---------- RECORD SET ----------

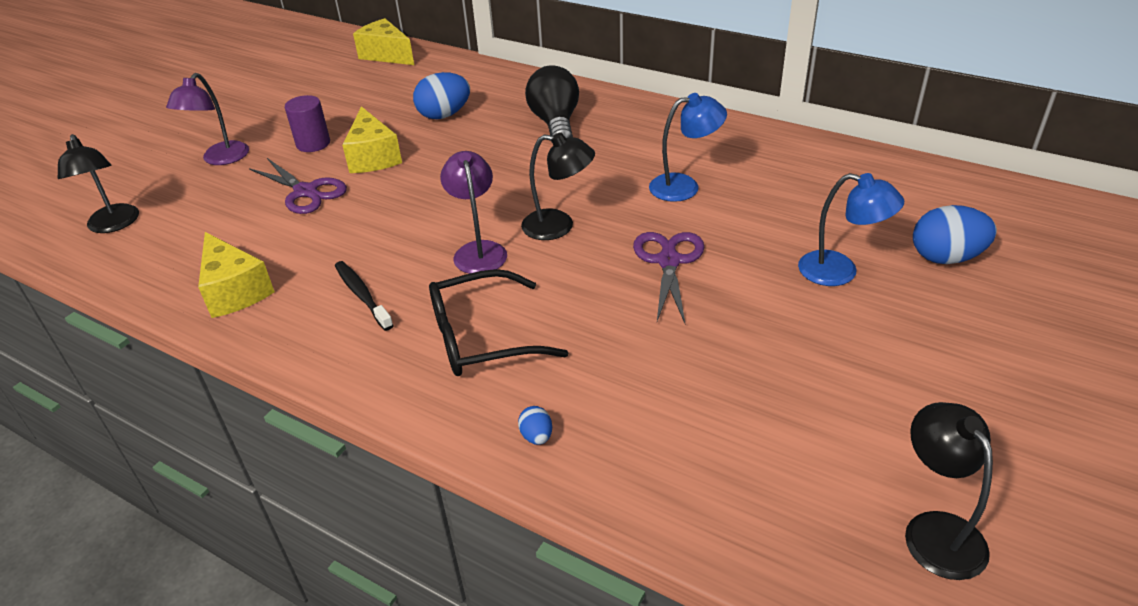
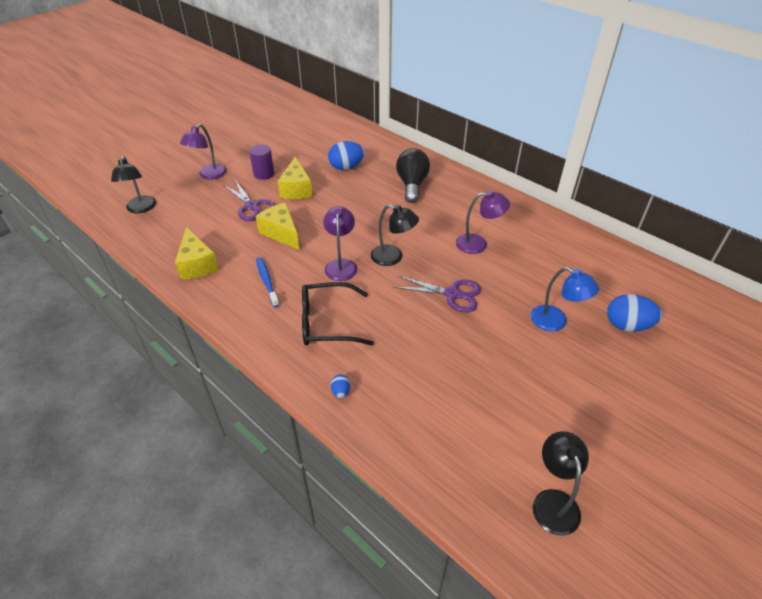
camera: 10 degrees right, 5 degrees up
(362, 295) = (267, 281): black toothbrush -> blue toothbrush
(386, 55) = (322, 118): yellow cheese -> yellow cheese (281, 233)
(668, 261) = (452, 294): purple scissors -> purple scissors turned 90 degrees clockwise
(684, 186) = (478, 244): blue lamp -> purple lamp

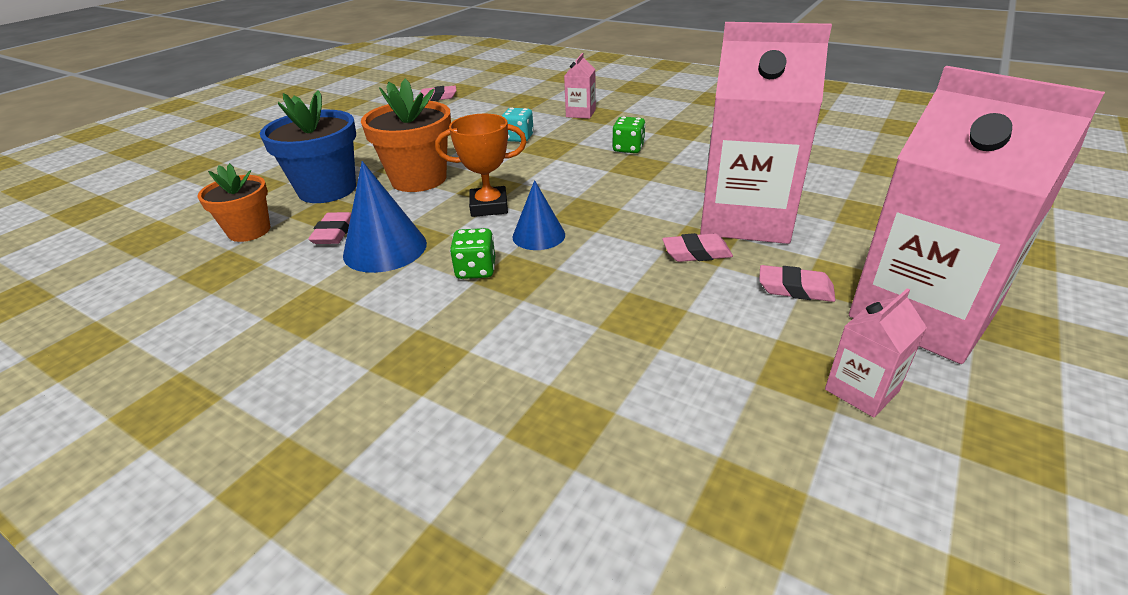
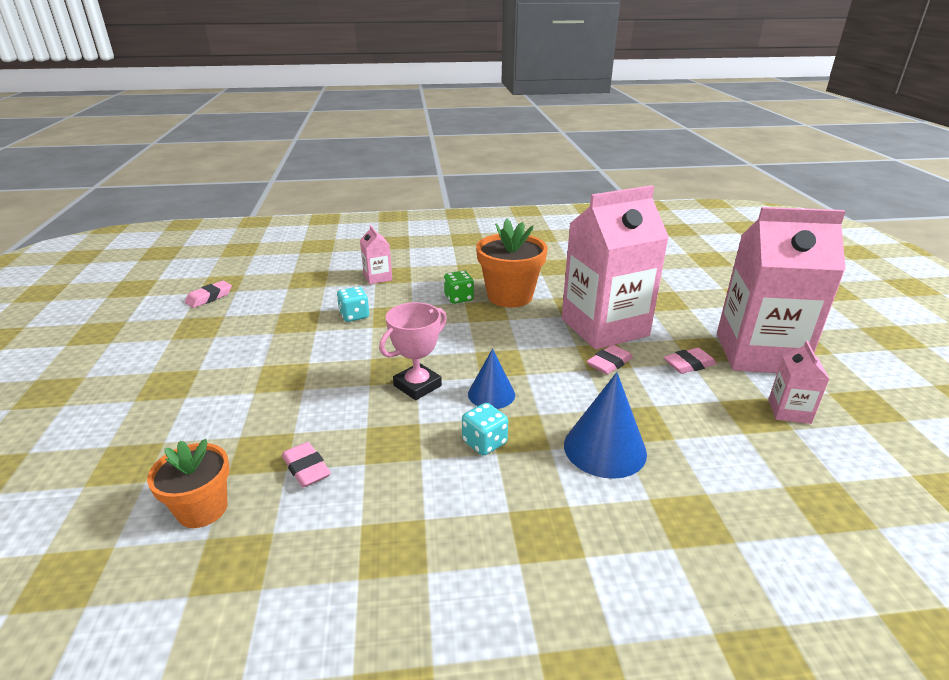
camera: 40 degrees left, 5 degrees down
(327, 189) = (229, 431): blue flower pot -> none
(385, 249) = (380, 460): blue cone -> blue cone (604, 448)
(419, 179) = (314, 385): orange flower pot -> orange flower pot (510, 296)
(476, 270) = (484, 442): green dice -> turquoise dice
(489, 206) = (417, 386): orange trophy -> pink trophy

----------

YOUR ASSIGNMENT - Please copy every line from the entries that includes the word "orange".

SOLUTION BELOW -
(419, 179) = (314, 385): orange flower pot -> orange flower pot (510, 296)
(489, 206) = (417, 386): orange trophy -> pink trophy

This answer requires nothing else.